§ Directions for this task
Each record that follows is to be transcribed exactly, excluding its images.

Entries taken from a collection
----

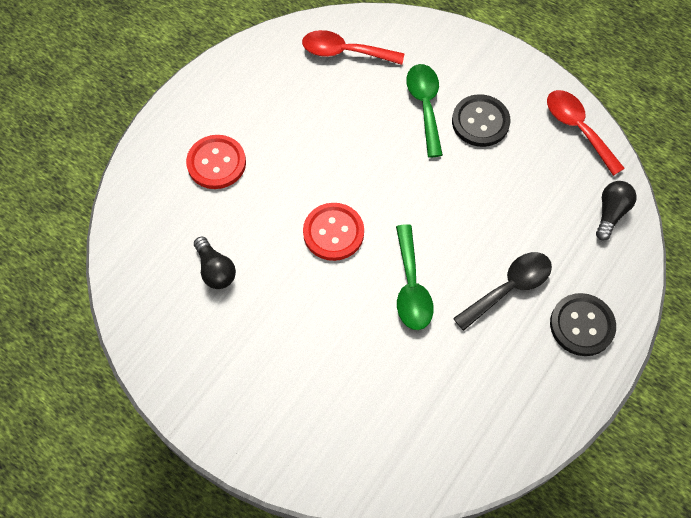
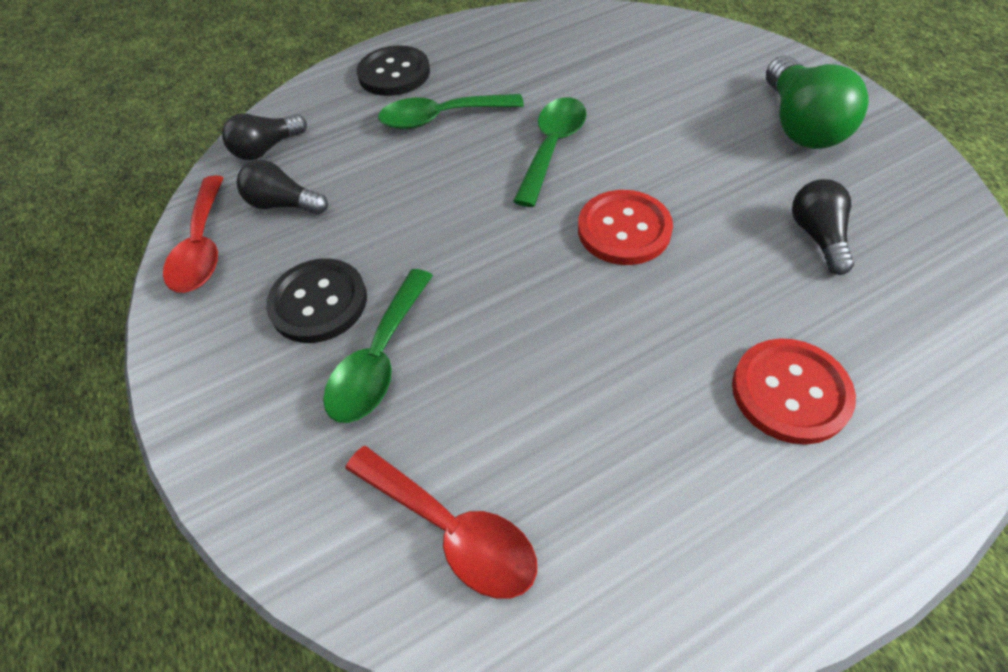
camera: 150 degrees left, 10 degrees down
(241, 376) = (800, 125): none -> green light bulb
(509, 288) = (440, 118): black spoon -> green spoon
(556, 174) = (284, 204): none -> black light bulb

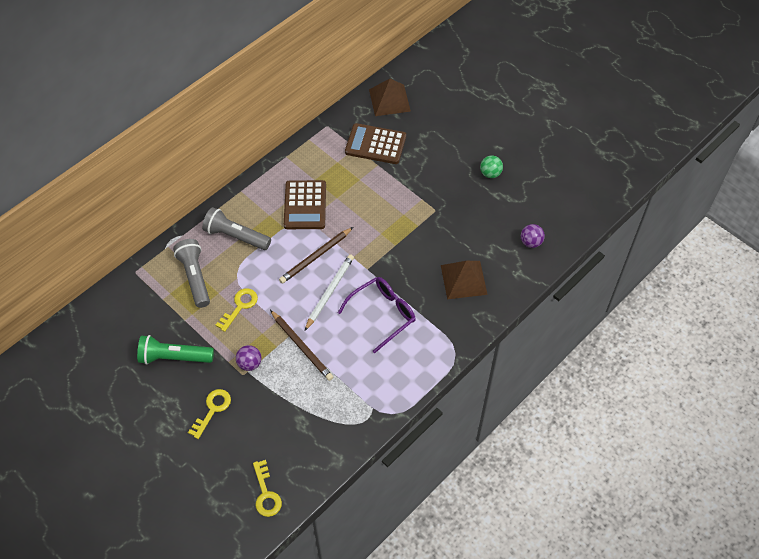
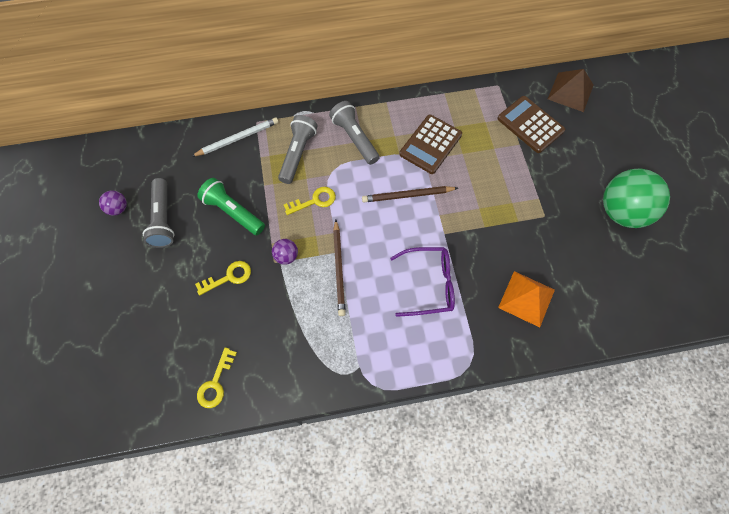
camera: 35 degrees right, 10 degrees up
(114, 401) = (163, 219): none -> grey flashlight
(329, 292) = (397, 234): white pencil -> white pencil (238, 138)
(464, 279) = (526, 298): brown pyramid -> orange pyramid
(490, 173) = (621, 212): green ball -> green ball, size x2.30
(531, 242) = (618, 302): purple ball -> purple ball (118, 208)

----

§ Written answer
camera: 150 degrees left, 10 degrees down
(241, 376) = (800, 125): none -> green light bulb
(509, 288) = (440, 118): black spoon -> green spoon
(556, 174) = (284, 204): none -> black light bulb

camera: 35 degrees right, 10 degrees up
(114, 401) = (163, 219): none -> grey flashlight
(329, 292) = (397, 234): white pencil -> white pencil (238, 138)
(464, 279) = (526, 298): brown pyramid -> orange pyramid
(490, 173) = (621, 212): green ball -> green ball, size x2.30
(531, 242) = (618, 302): purple ball -> purple ball (118, 208)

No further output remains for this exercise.